-- GIVEN ENTRIES follows --
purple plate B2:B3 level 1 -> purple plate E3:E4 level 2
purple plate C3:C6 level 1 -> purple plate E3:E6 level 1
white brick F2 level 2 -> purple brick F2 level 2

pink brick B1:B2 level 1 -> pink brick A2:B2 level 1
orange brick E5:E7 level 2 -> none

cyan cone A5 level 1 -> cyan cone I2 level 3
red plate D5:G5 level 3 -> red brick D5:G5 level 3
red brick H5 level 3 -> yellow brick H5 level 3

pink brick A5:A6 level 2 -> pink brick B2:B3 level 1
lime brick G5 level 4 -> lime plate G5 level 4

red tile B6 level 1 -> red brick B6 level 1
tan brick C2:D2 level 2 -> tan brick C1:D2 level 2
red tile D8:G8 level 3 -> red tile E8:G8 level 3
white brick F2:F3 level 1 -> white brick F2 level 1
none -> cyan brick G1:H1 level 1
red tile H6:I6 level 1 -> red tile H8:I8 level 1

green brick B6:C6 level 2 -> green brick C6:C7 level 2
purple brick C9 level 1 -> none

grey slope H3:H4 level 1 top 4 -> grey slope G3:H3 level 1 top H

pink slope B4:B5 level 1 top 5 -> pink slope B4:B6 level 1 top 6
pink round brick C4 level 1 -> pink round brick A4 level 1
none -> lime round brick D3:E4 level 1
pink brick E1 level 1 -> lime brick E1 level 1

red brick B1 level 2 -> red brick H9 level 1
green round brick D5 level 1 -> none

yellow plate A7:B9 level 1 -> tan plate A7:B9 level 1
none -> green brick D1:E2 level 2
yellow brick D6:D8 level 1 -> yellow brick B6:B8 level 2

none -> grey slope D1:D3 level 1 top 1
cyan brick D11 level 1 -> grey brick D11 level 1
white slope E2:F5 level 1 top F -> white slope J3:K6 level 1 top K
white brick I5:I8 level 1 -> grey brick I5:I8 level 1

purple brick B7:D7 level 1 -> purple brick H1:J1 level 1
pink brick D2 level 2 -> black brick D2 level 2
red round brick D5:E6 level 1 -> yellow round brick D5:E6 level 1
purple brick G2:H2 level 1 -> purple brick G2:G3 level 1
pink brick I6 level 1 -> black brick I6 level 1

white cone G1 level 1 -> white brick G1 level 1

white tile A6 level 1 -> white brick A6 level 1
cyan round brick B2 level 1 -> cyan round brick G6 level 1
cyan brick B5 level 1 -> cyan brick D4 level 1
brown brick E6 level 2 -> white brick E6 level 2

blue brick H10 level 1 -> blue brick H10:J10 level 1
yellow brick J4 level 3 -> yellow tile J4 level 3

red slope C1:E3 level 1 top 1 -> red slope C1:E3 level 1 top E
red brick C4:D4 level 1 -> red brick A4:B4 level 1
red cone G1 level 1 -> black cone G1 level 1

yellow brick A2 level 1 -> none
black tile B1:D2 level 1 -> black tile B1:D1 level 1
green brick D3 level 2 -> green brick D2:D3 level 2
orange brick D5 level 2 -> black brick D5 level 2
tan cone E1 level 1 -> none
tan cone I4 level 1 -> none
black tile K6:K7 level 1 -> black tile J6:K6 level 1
-- GIVEN ENTRIES concluded --
Output each line of the records above exactly.

purple plate B2:B3 level 1 -> purple plate E3:E4 level 2
purple plate C3:C6 level 1 -> purple plate E3:E6 level 1
white brick F2 level 2 -> purple brick F2 level 2

pink brick B1:B2 level 1 -> pink brick A2:B2 level 1
orange brick E5:E7 level 2 -> none

cyan cone A5 level 1 -> cyan cone I2 level 3
red plate D5:G5 level 3 -> red brick D5:G5 level 3
red brick H5 level 3 -> yellow brick H5 level 3

pink brick A5:A6 level 2 -> pink brick B2:B3 level 1
lime brick G5 level 4 -> lime plate G5 level 4

red tile B6 level 1 -> red brick B6 level 1
tan brick C2:D2 level 2 -> tan brick C1:D2 level 2
red tile D8:G8 level 3 -> red tile E8:G8 level 3
white brick F2:F3 level 1 -> white brick F2 level 1
none -> cyan brick G1:H1 level 1
red tile H6:I6 level 1 -> red tile H8:I8 level 1

green brick B6:C6 level 2 -> green brick C6:C7 level 2
purple brick C9 level 1 -> none

grey slope H3:H4 level 1 top 4 -> grey slope G3:H3 level 1 top H

pink slope B4:B5 level 1 top 5 -> pink slope B4:B6 level 1 top 6
pink round brick C4 level 1 -> pink round brick A4 level 1
none -> lime round brick D3:E4 level 1
pink brick E1 level 1 -> lime brick E1 level 1

red brick B1 level 2 -> red brick H9 level 1
green round brick D5 level 1 -> none

yellow plate A7:B9 level 1 -> tan plate A7:B9 level 1
none -> green brick D1:E2 level 2
yellow brick D6:D8 level 1 -> yellow brick B6:B8 level 2

none -> grey slope D1:D3 level 1 top 1
cyan brick D11 level 1 -> grey brick D11 level 1
white slope E2:F5 level 1 top F -> white slope J3:K6 level 1 top K
white brick I5:I8 level 1 -> grey brick I5:I8 level 1

purple brick B7:D7 level 1 -> purple brick H1:J1 level 1
pink brick D2 level 2 -> black brick D2 level 2
red round brick D5:E6 level 1 -> yellow round brick D5:E6 level 1
purple brick G2:H2 level 1 -> purple brick G2:G3 level 1
pink brick I6 level 1 -> black brick I6 level 1

white cone G1 level 1 -> white brick G1 level 1

white tile A6 level 1 -> white brick A6 level 1
cyan round brick B2 level 1 -> cyan round brick G6 level 1
cyan brick B5 level 1 -> cyan brick D4 level 1
brown brick E6 level 2 -> white brick E6 level 2

blue brick H10 level 1 -> blue brick H10:J10 level 1
yellow brick J4 level 3 -> yellow tile J4 level 3

red slope C1:E3 level 1 top 1 -> red slope C1:E3 level 1 top E
red brick C4:D4 level 1 -> red brick A4:B4 level 1
red cone G1 level 1 -> black cone G1 level 1

yellow brick A2 level 1 -> none
black tile B1:D2 level 1 -> black tile B1:D1 level 1
green brick D3 level 2 -> green brick D2:D3 level 2
orange brick D5 level 2 -> black brick D5 level 2
tan cone E1 level 1 -> none
tan cone I4 level 1 -> none
black tile K6:K7 level 1 -> black tile J6:K6 level 1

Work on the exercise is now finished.